==== Data block ====
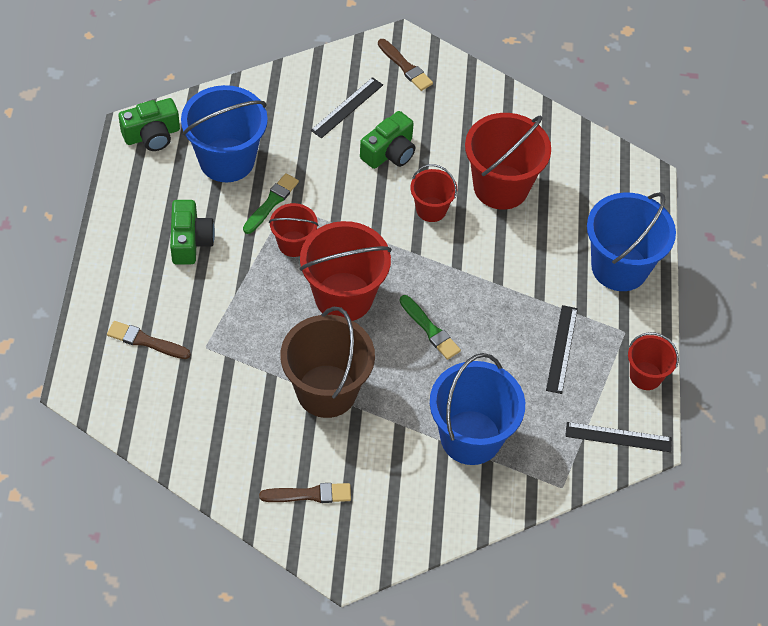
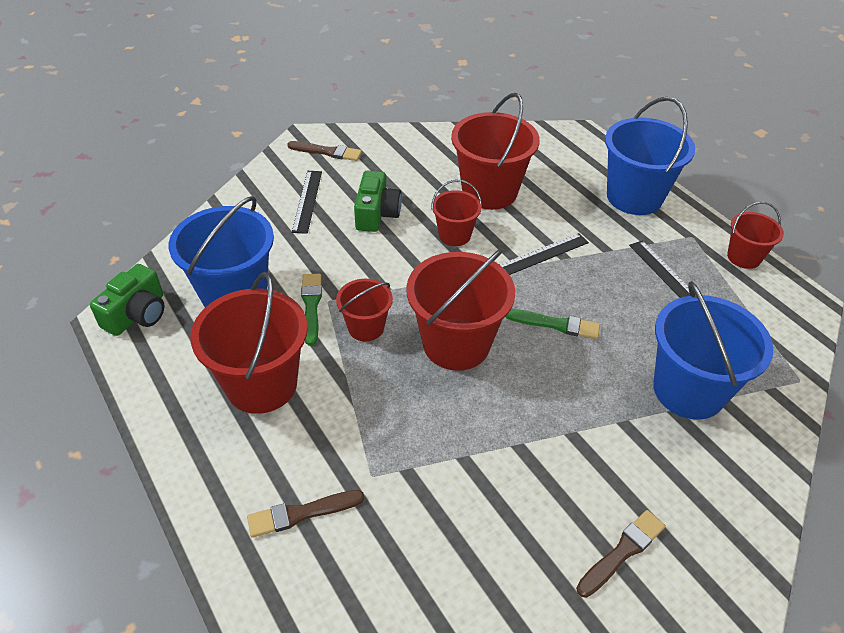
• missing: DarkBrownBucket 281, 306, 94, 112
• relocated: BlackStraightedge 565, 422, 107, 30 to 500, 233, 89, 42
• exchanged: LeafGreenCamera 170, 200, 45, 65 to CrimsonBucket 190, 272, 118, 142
====
Assigned task |
Everything in the listing above except the pictures should be duplicated exactly.

Exercise result |
• missing: DarkBrownBucket 281, 306, 94, 112
• relocated: BlackStraightedge 565, 422, 107, 30 to 500, 233, 89, 42
• exchanged: LeafGreenCamera 170, 200, 45, 65 to CrimsonBucket 190, 272, 118, 142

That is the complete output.